*** Opening of Input data ***

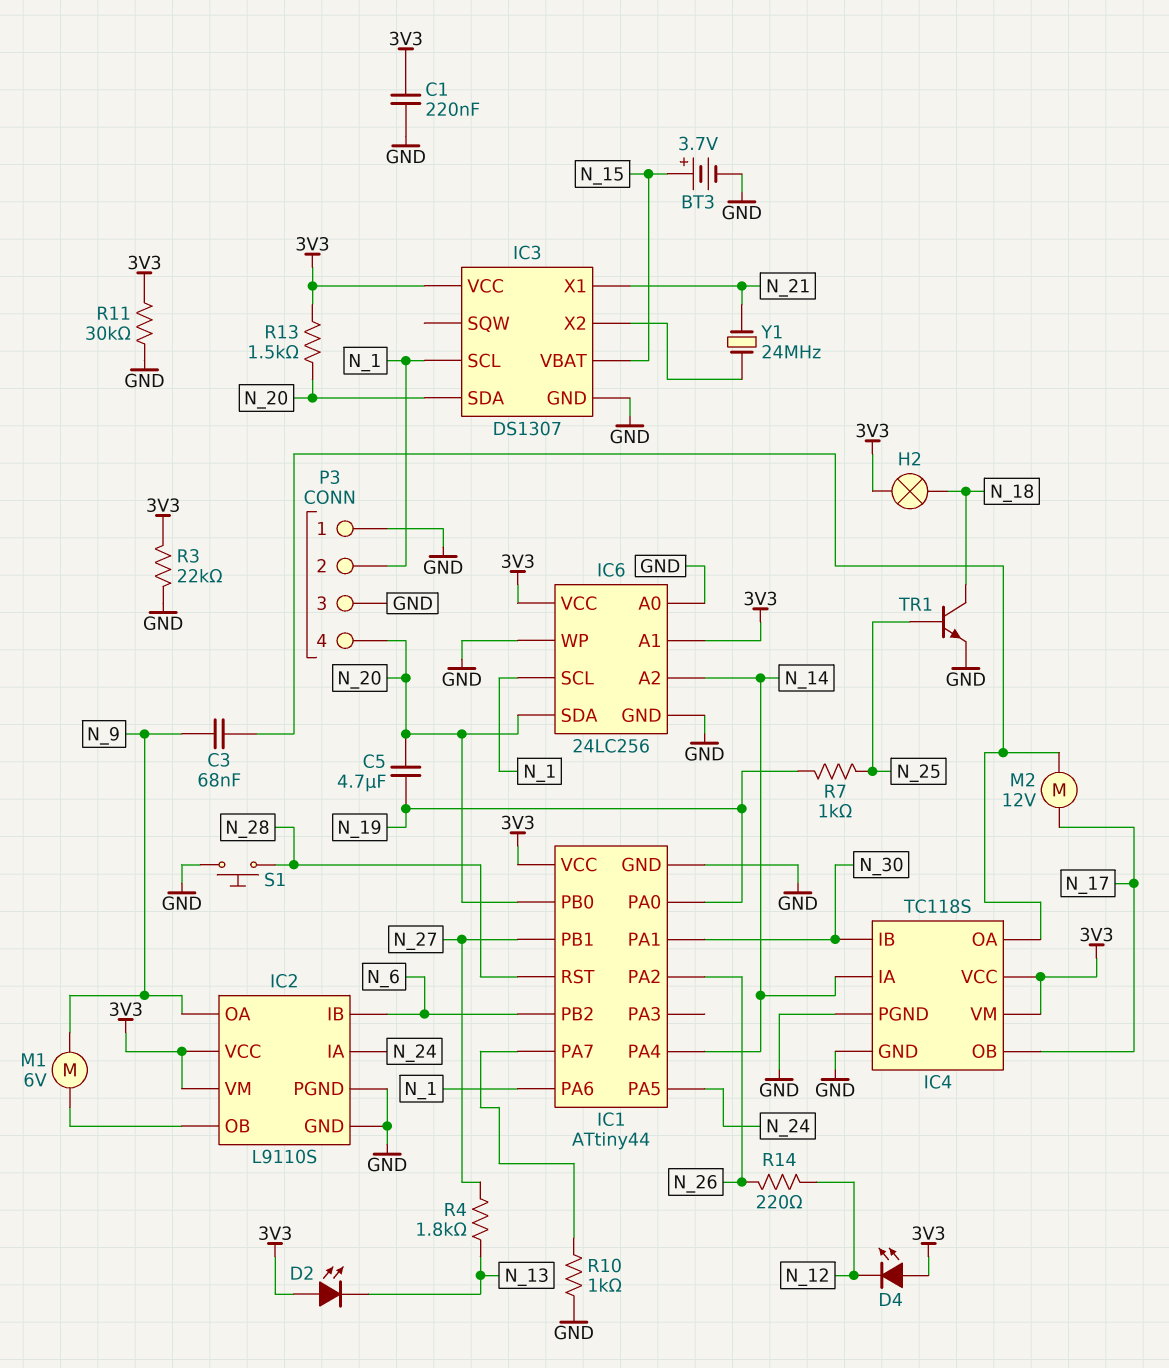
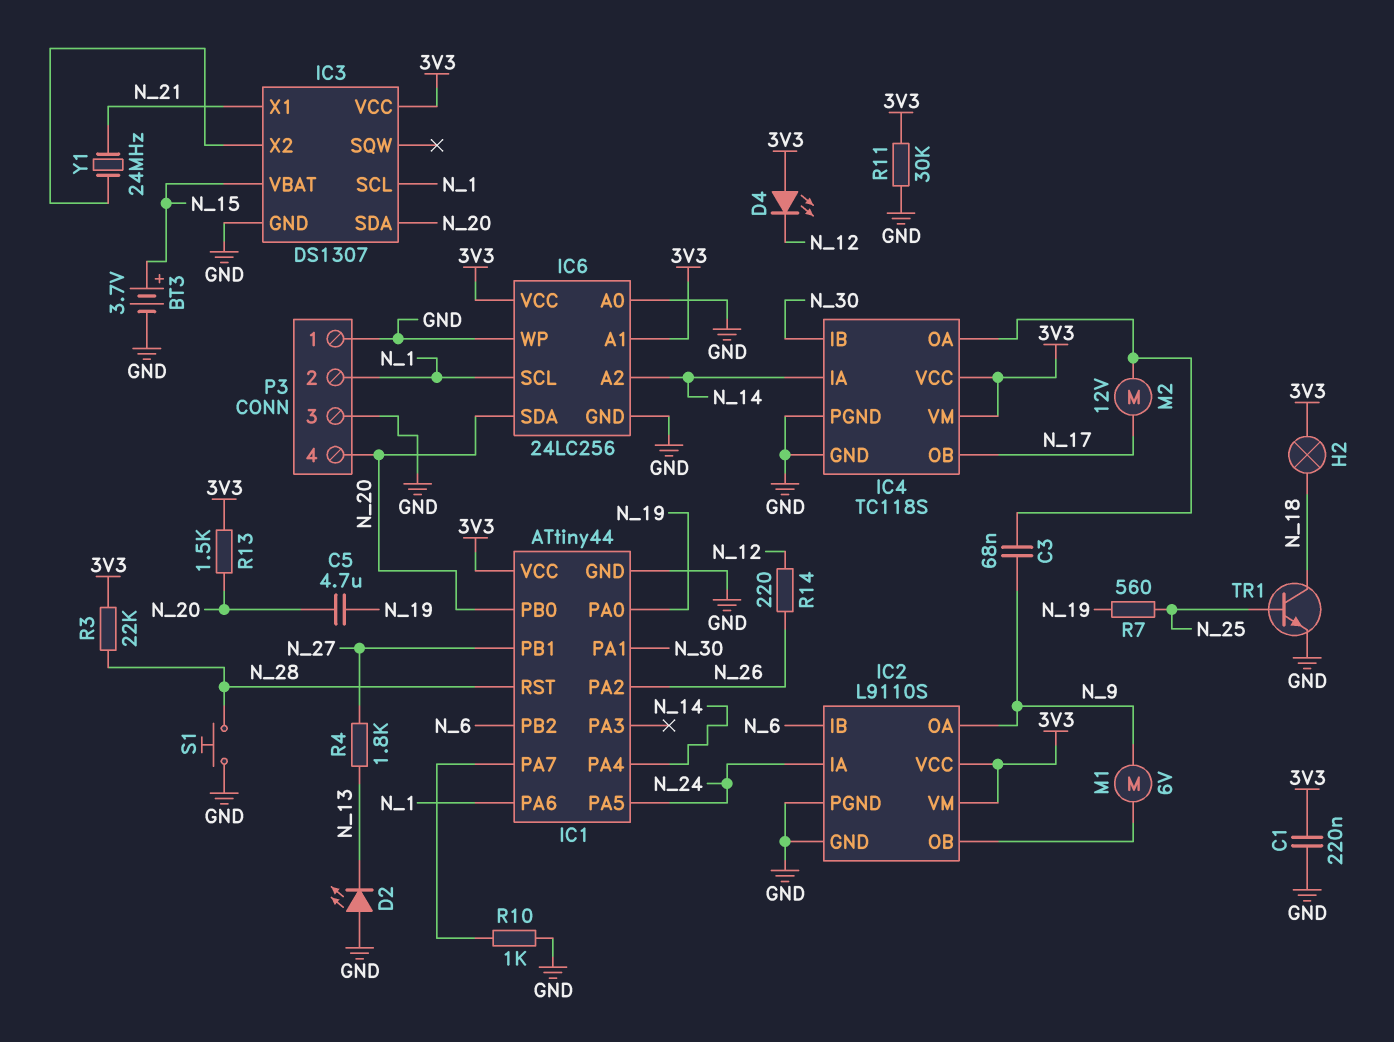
D2: LED (A 3V3, K N_13) -> LED (A GND, K N_13)
R3: 22k (3V3, GND) -> 22k (3V3, N_28)
R7: 1k (N_19, N_25) -> 560 (N_19, N_25)

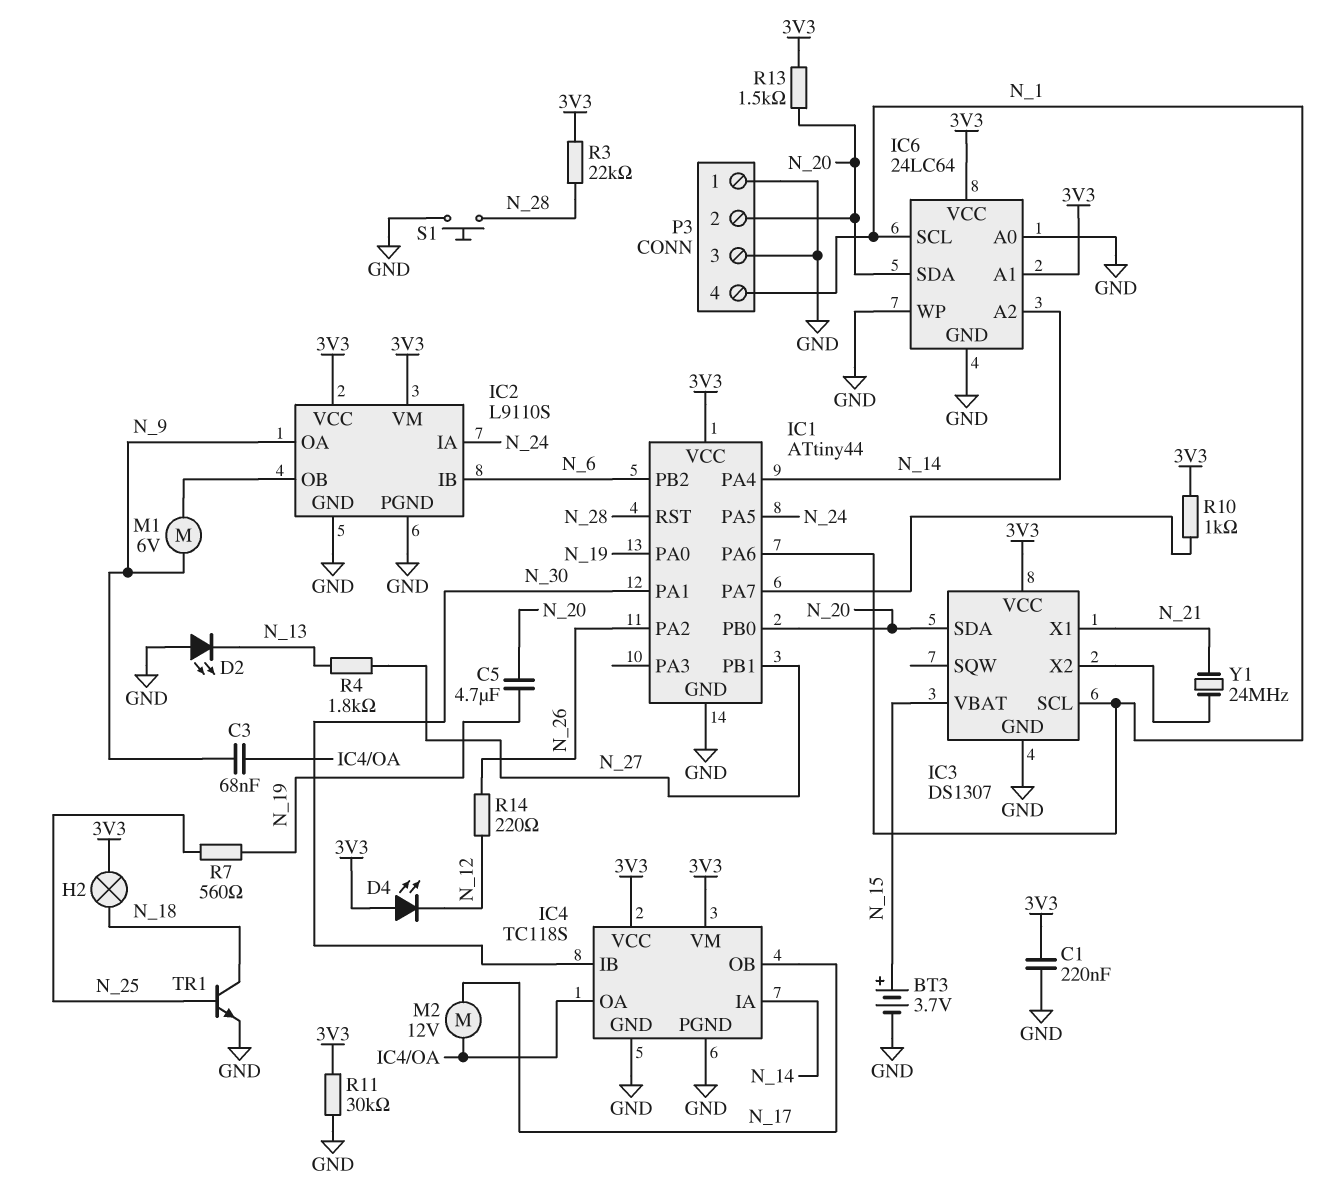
IC6: 24LC256 -> 24LC64
P3 pin 2: N_1 -> N_20
P3 pin 4: N_20 -> N_1
R10: 1k (GND, IC1/PA7) -> 1k (3V3, IC1/PA7)

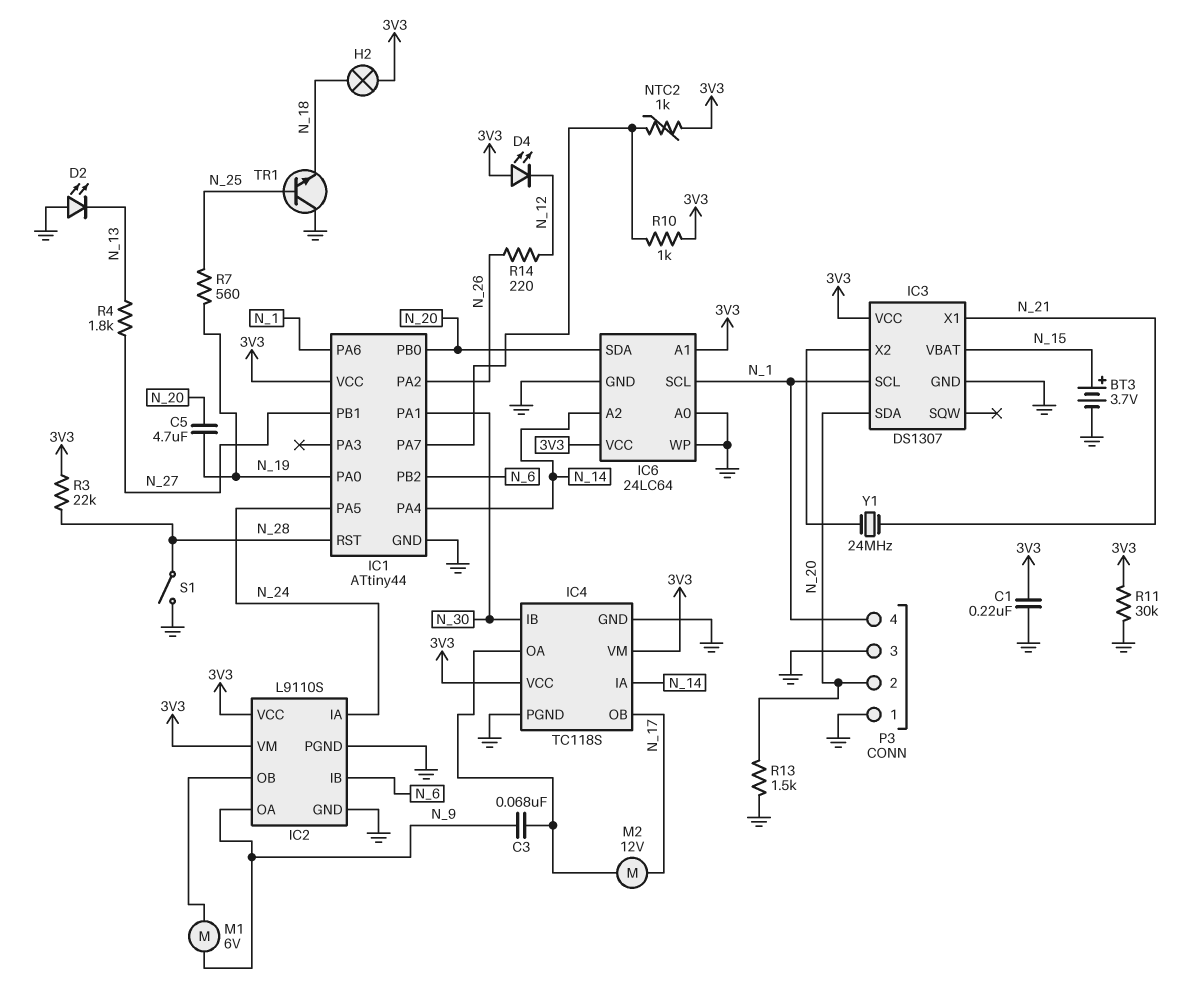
NTC2: none -> 1k (3V3, IC1/PA7)
R13: 1.5k (3V3, N_20) -> 1.5k (GND, N_20)
S1: button (GND, N_28) -> switch (GND, N_28)
TR1: NPN (B N_25, C N_18, E GND) -> NPN (B N_25, C GND, E N_18)

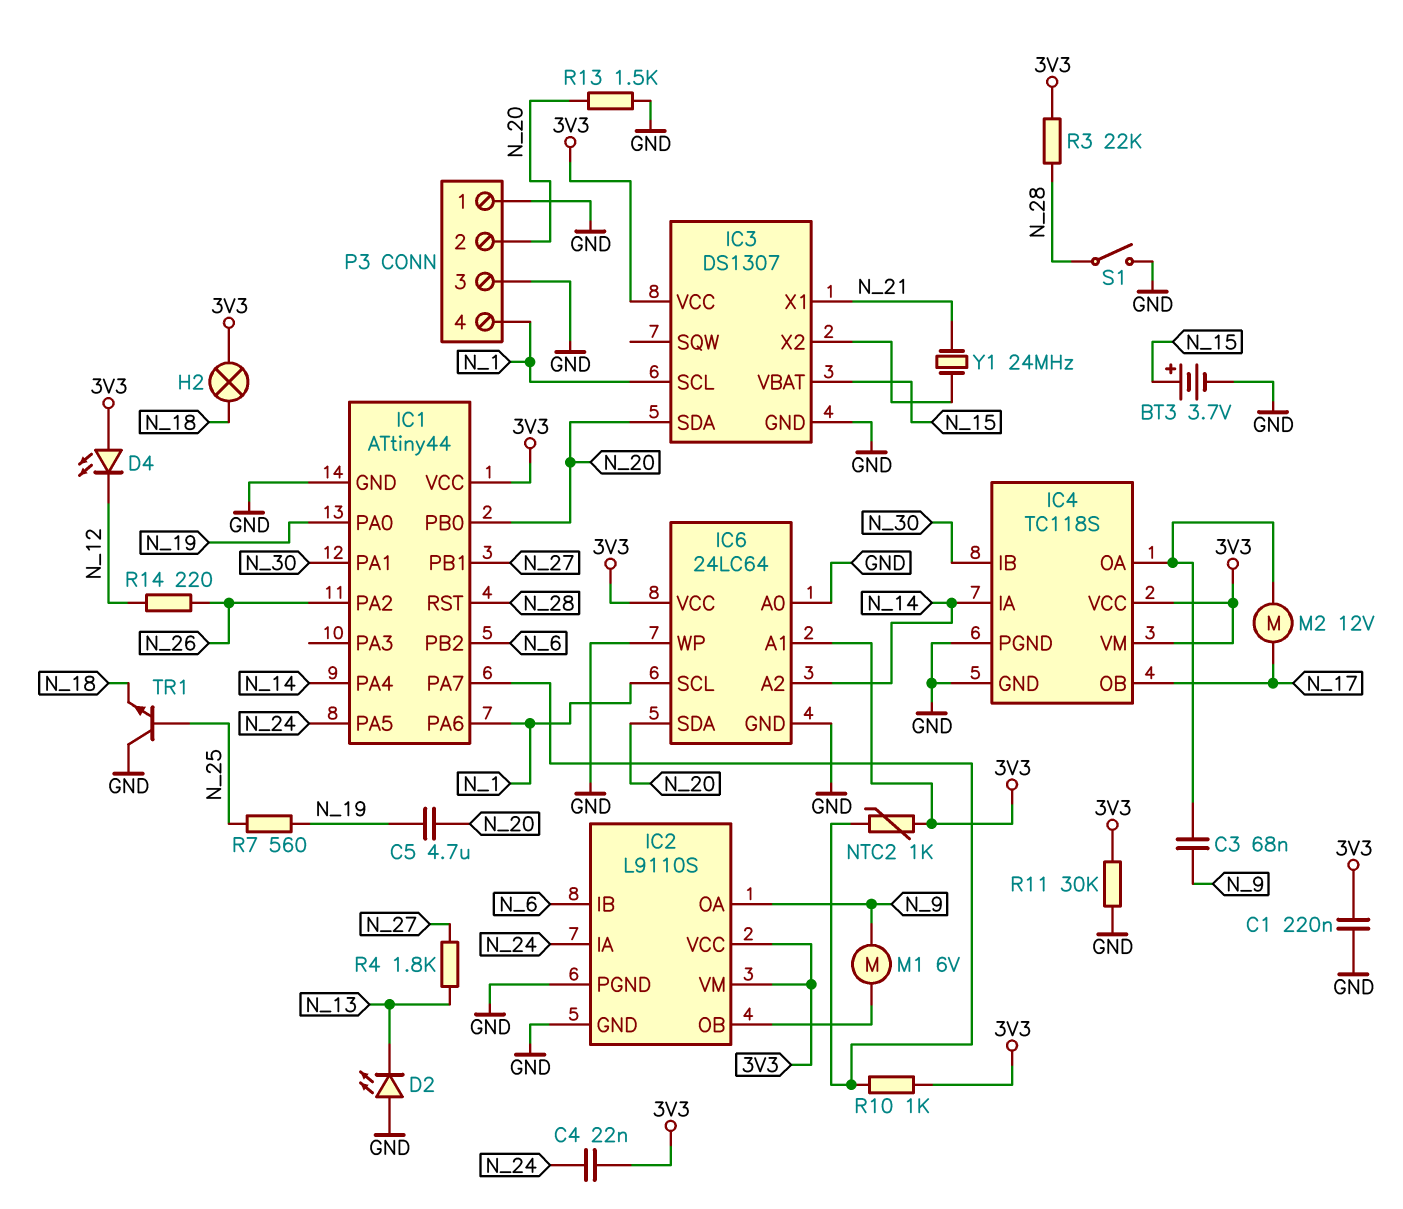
C4: none -> 22nF (3V3, N_24)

*** Close of Input data ***

- **Problem requirements**
Show every line from the listing that contains "none".

- **Result of this exercise**
NTC2: none -> 1k (3V3, IC1/PA7)
C4: none -> 22nF (3V3, N_24)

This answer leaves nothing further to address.